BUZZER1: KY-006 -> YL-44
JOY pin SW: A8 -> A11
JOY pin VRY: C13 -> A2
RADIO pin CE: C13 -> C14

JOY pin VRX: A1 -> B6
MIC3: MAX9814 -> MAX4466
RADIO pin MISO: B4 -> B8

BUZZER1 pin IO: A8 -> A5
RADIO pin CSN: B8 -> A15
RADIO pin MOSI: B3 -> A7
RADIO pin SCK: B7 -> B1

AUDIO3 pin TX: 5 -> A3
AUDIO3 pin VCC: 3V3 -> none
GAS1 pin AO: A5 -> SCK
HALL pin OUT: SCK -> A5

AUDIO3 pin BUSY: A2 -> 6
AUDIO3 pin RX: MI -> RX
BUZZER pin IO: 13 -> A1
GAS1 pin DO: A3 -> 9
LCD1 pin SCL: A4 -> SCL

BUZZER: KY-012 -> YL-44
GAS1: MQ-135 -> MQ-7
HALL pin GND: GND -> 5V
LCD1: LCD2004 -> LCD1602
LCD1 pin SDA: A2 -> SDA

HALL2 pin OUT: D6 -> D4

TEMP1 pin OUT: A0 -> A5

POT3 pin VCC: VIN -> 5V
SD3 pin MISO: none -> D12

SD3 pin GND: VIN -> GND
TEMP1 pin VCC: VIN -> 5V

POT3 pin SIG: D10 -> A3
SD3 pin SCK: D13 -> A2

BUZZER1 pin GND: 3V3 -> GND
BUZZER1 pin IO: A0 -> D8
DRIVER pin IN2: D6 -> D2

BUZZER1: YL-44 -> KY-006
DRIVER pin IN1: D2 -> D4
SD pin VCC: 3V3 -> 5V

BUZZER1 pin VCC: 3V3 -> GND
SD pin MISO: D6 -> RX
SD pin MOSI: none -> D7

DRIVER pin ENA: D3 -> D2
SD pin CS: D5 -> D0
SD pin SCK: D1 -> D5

TASK OBJECTIVE
Go through the records and show every line with the string "MISO" in it.

THE ANSWER
RADIO pin MISO: B4 -> B8
SD3 pin MISO: none -> D12
SD pin MISO: D6 -> RX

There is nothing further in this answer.